EXERCISE DESCRIPTION -
Extract from the material below every line from the line with "black triangle: rotated" to the line with "purple diamond: moved", both included, and copy them unchanged. Leave the pictures out of your answer.

SOURCE MATERIAL -
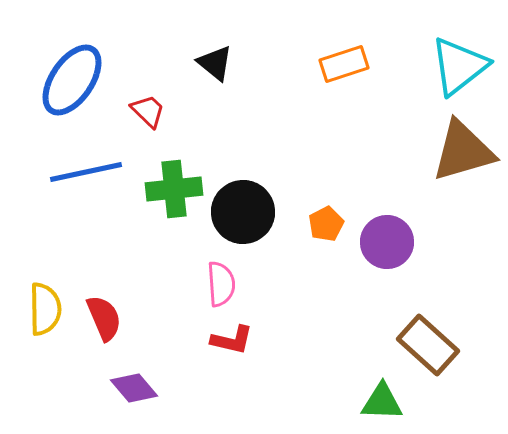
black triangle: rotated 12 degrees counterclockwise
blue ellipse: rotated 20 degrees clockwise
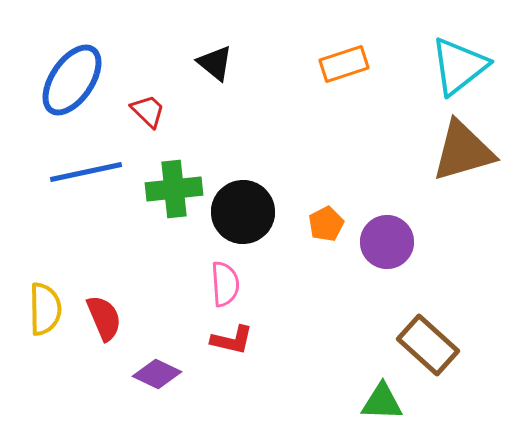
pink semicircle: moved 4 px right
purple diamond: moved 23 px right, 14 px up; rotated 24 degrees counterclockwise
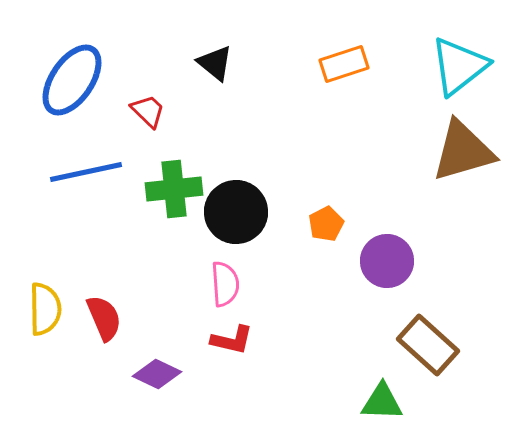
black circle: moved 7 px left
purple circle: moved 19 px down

--

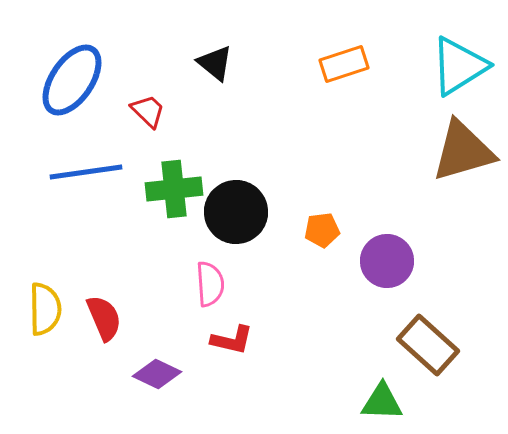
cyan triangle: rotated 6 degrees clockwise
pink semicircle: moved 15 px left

REPLY -
black triangle: rotated 12 degrees counterclockwise
blue ellipse: rotated 20 degrees clockwise
pink semicircle: moved 4 px right
purple diamond: moved 23 px right, 14 px up; rotated 24 degrees counterclockwise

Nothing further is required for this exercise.